ASSIGNED TASK | Print the lines that run from the line with "Bin: [936,182,969,224] ->" to the line with "Events - quote39: [524,724,813,897]", keeping both end lines, exactly as they appear in the entries below, and nothing else.

------------------------------

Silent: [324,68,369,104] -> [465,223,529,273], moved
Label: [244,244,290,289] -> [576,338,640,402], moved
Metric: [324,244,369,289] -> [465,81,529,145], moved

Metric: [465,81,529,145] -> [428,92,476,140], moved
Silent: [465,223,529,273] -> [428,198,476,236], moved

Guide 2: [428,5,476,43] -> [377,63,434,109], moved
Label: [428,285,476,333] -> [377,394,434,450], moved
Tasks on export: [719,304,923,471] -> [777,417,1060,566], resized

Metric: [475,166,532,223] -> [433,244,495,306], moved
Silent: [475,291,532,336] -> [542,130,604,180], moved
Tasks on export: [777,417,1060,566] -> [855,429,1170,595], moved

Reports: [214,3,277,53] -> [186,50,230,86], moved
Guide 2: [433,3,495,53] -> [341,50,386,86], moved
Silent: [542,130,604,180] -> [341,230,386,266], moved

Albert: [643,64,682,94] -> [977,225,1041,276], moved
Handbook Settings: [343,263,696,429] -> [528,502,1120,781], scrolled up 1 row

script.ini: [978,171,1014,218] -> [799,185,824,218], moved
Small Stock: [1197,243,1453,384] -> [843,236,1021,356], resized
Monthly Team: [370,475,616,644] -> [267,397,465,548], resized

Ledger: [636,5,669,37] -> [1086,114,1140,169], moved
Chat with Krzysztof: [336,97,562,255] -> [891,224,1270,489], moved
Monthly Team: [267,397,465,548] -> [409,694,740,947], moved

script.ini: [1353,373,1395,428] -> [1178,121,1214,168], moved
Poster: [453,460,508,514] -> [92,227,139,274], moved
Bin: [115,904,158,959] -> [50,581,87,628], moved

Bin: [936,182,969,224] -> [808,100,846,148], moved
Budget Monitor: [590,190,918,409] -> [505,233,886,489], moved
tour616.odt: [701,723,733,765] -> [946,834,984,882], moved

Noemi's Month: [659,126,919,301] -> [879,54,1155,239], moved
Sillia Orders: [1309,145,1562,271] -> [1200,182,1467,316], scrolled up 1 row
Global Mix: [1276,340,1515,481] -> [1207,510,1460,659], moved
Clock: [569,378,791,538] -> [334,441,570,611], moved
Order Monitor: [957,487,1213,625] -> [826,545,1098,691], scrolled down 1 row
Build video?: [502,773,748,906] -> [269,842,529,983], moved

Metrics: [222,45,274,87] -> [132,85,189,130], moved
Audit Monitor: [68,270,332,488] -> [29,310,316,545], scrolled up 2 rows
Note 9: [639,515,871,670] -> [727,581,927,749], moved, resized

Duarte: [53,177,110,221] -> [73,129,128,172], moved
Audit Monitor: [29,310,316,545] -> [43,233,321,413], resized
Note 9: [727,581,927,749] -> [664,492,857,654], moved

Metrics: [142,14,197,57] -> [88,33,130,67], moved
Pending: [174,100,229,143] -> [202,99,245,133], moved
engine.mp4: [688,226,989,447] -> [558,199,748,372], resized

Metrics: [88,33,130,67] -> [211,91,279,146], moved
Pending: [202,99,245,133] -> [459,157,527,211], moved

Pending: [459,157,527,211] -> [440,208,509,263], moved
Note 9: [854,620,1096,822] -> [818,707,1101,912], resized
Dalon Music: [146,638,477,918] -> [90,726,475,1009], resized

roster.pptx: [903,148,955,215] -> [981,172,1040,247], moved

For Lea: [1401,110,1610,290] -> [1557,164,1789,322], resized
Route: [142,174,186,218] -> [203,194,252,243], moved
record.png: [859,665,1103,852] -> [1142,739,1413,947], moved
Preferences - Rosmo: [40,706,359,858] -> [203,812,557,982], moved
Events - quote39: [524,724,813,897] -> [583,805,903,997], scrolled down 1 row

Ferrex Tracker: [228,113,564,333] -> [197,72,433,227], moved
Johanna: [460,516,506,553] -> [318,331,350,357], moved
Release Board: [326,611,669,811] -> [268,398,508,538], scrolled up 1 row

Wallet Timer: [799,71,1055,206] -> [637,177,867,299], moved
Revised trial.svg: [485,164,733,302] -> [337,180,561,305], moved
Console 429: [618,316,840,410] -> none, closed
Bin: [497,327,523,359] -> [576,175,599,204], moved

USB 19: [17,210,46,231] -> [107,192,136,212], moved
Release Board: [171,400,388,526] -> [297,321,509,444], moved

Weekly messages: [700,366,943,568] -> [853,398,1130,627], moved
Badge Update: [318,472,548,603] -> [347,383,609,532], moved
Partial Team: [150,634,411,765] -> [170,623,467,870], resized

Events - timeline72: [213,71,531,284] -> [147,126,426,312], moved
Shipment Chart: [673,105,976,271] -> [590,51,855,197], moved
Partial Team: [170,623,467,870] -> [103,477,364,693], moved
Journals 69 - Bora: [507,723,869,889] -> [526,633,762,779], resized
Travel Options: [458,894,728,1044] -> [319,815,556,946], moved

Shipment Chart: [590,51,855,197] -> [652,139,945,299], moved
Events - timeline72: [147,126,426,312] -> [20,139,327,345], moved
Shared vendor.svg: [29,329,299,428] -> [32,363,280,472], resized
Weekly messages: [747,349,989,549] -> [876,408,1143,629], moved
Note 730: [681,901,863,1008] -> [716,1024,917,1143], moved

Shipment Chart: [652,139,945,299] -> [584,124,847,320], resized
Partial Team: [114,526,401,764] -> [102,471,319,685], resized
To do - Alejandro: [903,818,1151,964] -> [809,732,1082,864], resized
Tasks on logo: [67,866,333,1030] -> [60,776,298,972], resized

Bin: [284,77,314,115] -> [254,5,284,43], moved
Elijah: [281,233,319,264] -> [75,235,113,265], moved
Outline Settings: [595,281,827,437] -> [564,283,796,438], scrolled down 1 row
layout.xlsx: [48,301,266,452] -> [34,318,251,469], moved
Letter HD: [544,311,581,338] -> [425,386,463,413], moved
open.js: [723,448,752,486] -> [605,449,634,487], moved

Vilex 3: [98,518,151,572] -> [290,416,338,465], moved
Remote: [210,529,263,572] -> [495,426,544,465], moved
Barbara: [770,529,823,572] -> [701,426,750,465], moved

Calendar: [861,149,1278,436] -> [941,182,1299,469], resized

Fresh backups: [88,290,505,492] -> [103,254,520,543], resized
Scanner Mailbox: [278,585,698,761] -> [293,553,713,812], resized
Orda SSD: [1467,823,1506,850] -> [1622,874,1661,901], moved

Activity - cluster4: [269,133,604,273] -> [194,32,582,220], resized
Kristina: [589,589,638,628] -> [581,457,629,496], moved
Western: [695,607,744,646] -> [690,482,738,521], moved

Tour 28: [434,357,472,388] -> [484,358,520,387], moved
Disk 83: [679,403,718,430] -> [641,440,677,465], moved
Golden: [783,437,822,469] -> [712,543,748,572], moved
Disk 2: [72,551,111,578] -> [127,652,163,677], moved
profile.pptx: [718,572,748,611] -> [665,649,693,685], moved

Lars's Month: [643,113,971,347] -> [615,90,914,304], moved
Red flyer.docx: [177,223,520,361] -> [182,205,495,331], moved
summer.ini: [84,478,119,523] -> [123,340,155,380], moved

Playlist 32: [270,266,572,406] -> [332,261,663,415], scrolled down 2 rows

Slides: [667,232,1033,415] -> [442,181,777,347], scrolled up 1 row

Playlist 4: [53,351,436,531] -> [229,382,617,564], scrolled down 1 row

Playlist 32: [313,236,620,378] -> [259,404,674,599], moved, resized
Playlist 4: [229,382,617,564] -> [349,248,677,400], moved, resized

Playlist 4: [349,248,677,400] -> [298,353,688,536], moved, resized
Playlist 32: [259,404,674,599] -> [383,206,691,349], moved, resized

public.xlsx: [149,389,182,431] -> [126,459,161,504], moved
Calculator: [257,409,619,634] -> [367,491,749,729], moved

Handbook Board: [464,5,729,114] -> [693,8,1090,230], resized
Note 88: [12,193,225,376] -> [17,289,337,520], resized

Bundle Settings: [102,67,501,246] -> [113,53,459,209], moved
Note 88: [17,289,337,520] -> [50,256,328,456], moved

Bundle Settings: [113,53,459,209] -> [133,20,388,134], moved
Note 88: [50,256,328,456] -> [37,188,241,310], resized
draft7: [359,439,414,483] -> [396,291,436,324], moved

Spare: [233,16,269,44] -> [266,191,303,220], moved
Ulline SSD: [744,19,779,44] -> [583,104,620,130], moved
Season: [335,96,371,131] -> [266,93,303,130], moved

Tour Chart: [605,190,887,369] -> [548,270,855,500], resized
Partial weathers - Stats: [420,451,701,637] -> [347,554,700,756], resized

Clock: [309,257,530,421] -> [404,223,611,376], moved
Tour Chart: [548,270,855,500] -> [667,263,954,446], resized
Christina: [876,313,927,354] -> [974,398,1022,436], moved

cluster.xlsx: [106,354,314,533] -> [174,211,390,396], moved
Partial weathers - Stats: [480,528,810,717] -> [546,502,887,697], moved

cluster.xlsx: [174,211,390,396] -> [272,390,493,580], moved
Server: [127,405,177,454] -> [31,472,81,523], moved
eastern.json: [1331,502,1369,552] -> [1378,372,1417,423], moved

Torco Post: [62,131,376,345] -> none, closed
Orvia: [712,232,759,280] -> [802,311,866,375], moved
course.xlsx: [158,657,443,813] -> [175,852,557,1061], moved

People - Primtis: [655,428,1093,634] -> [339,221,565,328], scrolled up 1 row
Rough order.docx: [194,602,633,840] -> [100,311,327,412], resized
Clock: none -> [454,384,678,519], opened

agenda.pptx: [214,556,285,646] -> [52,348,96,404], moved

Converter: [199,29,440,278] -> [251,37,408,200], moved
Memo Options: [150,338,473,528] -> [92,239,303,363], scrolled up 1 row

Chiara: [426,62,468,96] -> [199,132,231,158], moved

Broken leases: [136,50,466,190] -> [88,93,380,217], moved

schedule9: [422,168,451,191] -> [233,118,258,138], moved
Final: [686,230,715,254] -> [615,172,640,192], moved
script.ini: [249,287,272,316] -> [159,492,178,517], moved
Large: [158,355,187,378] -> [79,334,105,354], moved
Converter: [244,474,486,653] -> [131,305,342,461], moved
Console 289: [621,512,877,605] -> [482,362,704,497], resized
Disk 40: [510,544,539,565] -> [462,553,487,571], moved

------------------------------

FINISHED TASK |
Bin: [936,182,969,224] -> [808,100,846,148], moved
Budget Monitor: [590,190,918,409] -> [505,233,886,489], moved
tour616.odt: [701,723,733,765] -> [946,834,984,882], moved

Noemi's Month: [659,126,919,301] -> [879,54,1155,239], moved
Sillia Orders: [1309,145,1562,271] -> [1200,182,1467,316], scrolled up 1 row
Global Mix: [1276,340,1515,481] -> [1207,510,1460,659], moved
Clock: [569,378,791,538] -> [334,441,570,611], moved
Order Monitor: [957,487,1213,625] -> [826,545,1098,691], scrolled down 1 row
Build video?: [502,773,748,906] -> [269,842,529,983], moved

Metrics: [222,45,274,87] -> [132,85,189,130], moved
Audit Monitor: [68,270,332,488] -> [29,310,316,545], scrolled up 2 rows
Note 9: [639,515,871,670] -> [727,581,927,749], moved, resized

Duarte: [53,177,110,221] -> [73,129,128,172], moved
Audit Monitor: [29,310,316,545] -> [43,233,321,413], resized
Note 9: [727,581,927,749] -> [664,492,857,654], moved

Metrics: [142,14,197,57] -> [88,33,130,67], moved
Pending: [174,100,229,143] -> [202,99,245,133], moved
engine.mp4: [688,226,989,447] -> [558,199,748,372], resized

Metrics: [88,33,130,67] -> [211,91,279,146], moved
Pending: [202,99,245,133] -> [459,157,527,211], moved

Pending: [459,157,527,211] -> [440,208,509,263], moved
Note 9: [854,620,1096,822] -> [818,707,1101,912], resized
Dalon Music: [146,638,477,918] -> [90,726,475,1009], resized

roster.pptx: [903,148,955,215] -> [981,172,1040,247], moved

For Lea: [1401,110,1610,290] -> [1557,164,1789,322], resized
Route: [142,174,186,218] -> [203,194,252,243], moved
record.png: [859,665,1103,852] -> [1142,739,1413,947], moved
Preferences - Rosmo: [40,706,359,858] -> [203,812,557,982], moved
Events - quote39: [524,724,813,897] -> [583,805,903,997], scrolled down 1 row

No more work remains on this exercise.